Task details :: Gather each line of the records where "none" appears.

Data supplied ::
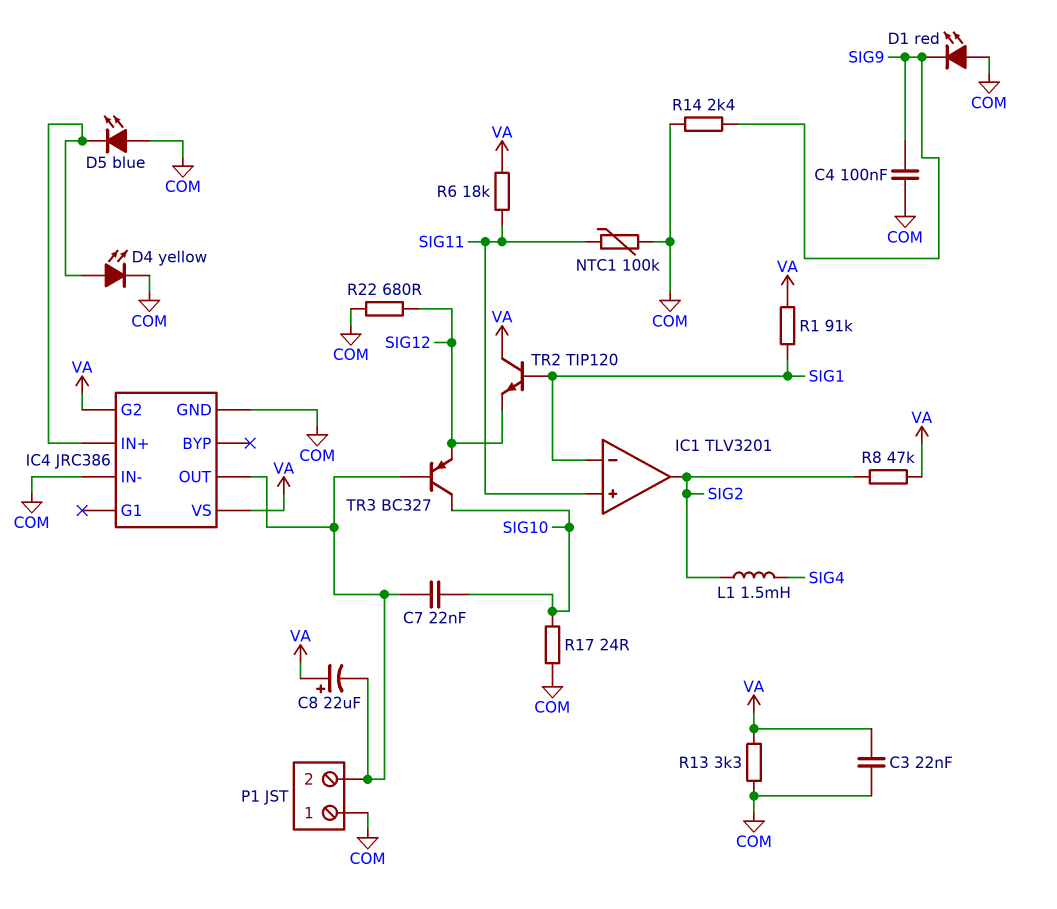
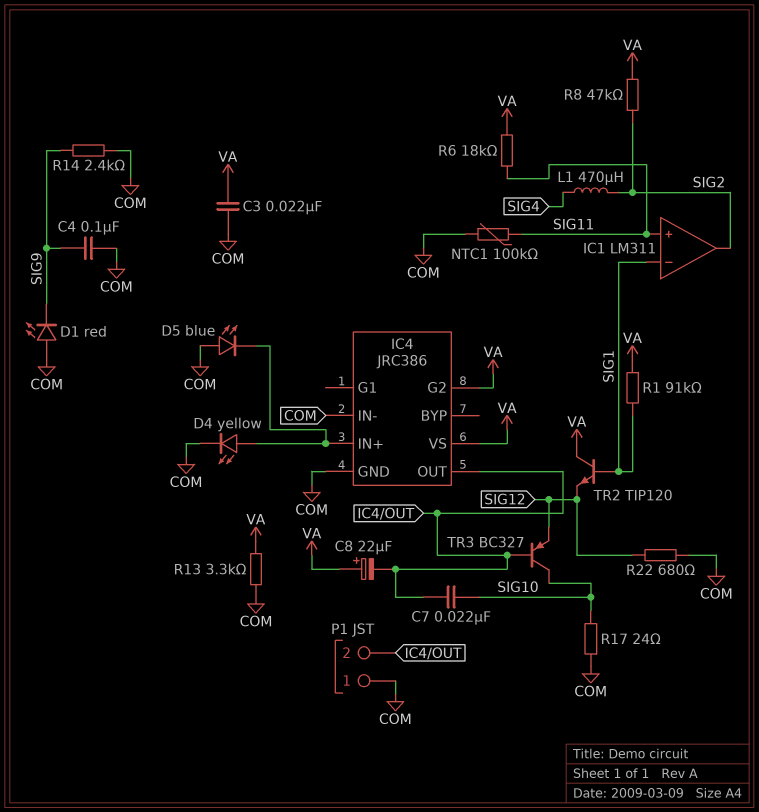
IC1: TLV3201 -> LM311
L1: 1.5mH (SIG2, SIG4) -> 470uH (SIG2, SIG4)

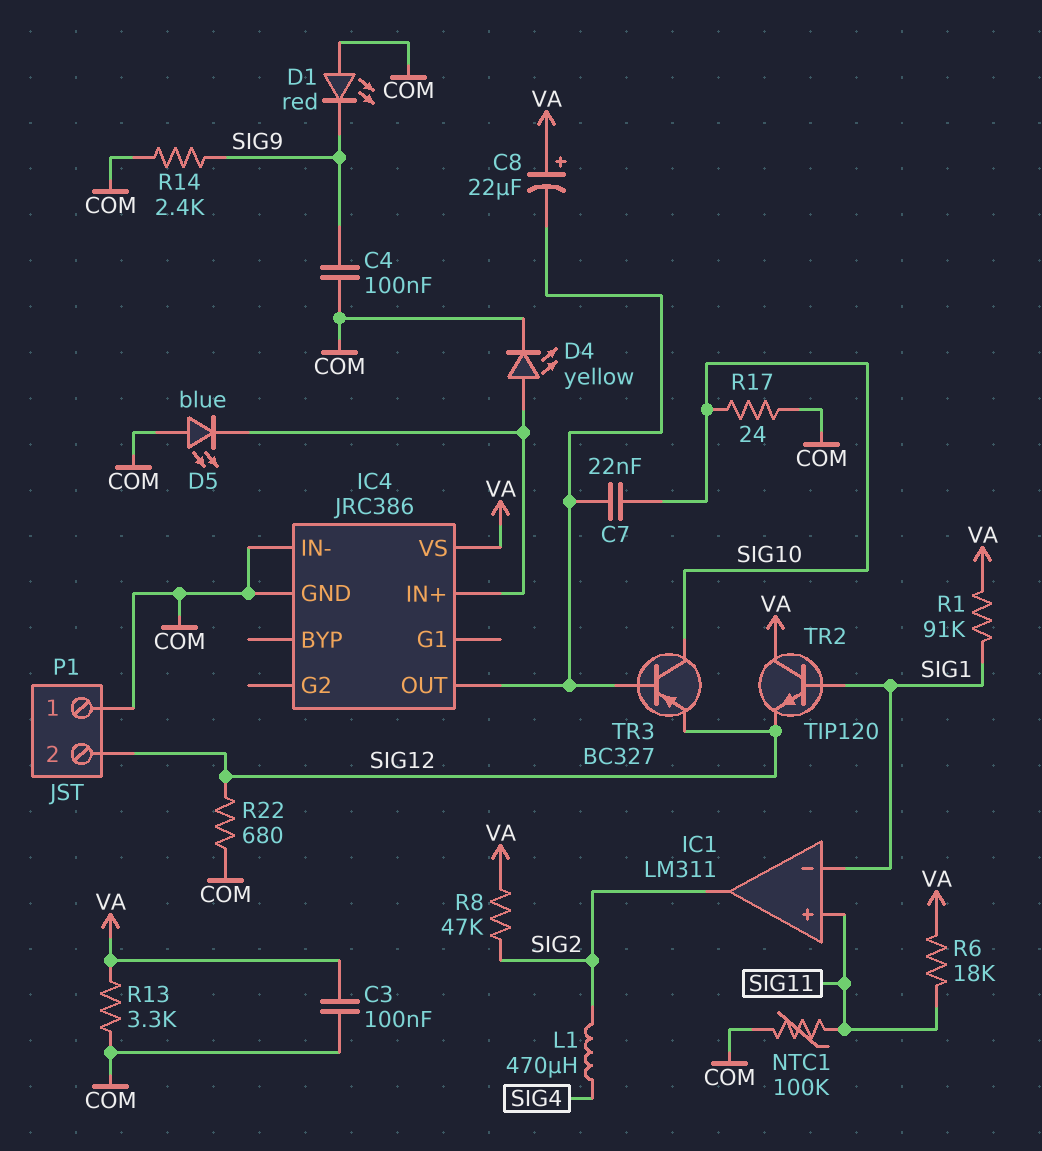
C3: 22nF (COM, VA) -> 100nF (COM, VA)
IC4 pin G2: VA -> none
P1 pin 2: IC4/OUT -> SIG12

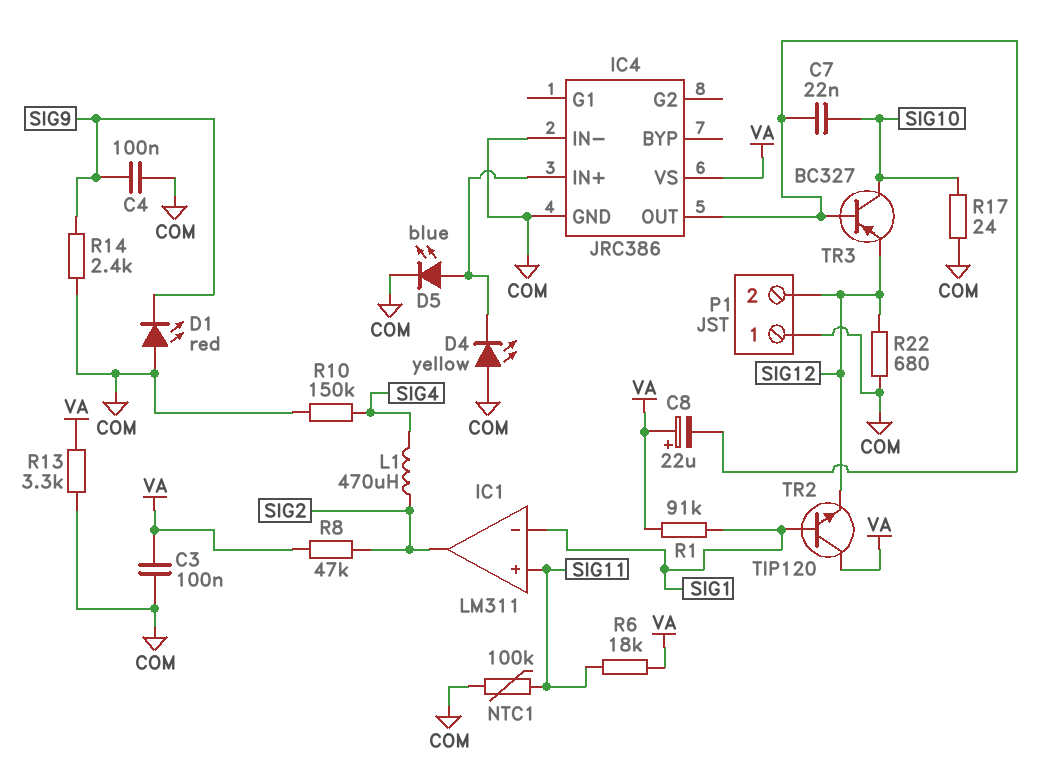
D4: LED yellow (A IC4/IN+, K COM) -> LED yellow (A COM, K IC4/IN+)
D5: LED blue (A COM, K IC4/IN+) -> LED blue (A IC4/IN+, K COM)
R10: none -> 150k (COM, SIG4)

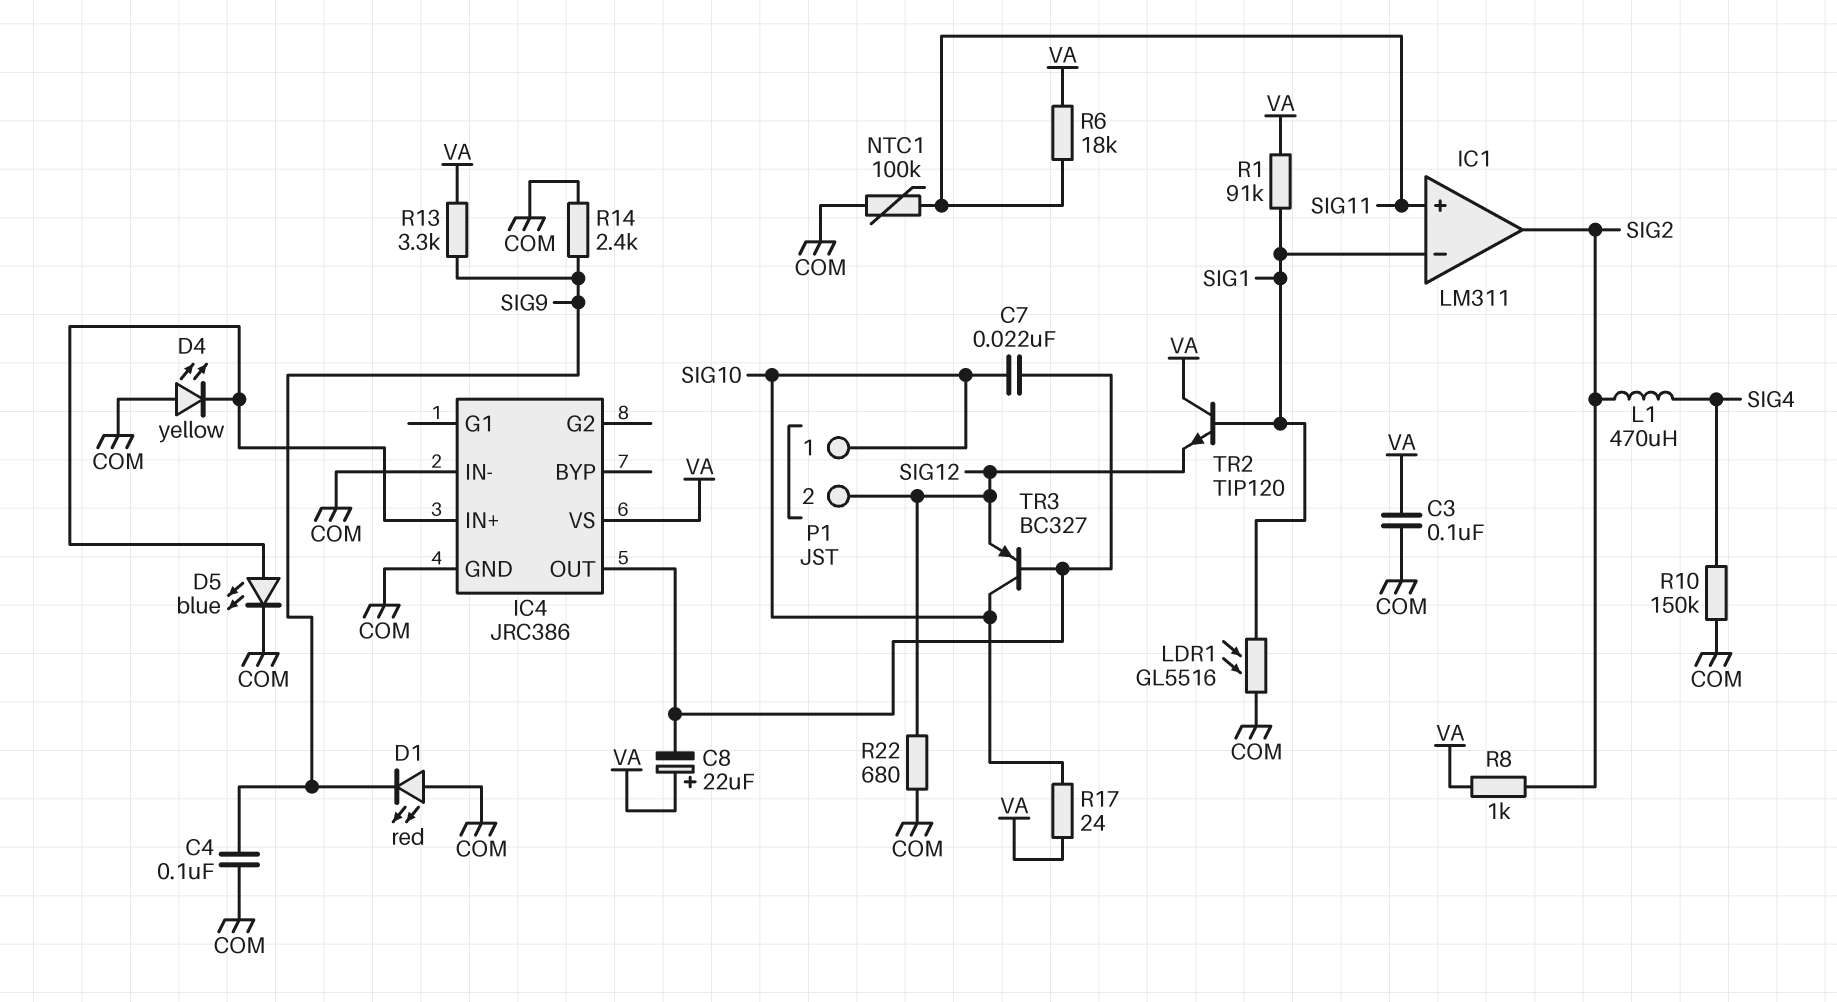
LDR1: none -> GL5516 (COM, SIG1)
P1 pin 1: COM -> SIG10
R8: 47k (SIG2, VA) -> 1k (SIG2, VA)
R13: 3.3k (COM, VA) -> 3.3k (SIG9, VA)
R17: 24 (COM, SIG10) -> 24 (SIG10, VA)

Response area ::
IC4 pin G2: VA -> none
R10: none -> 150k (COM, SIG4)
LDR1: none -> GL5516 (COM, SIG1)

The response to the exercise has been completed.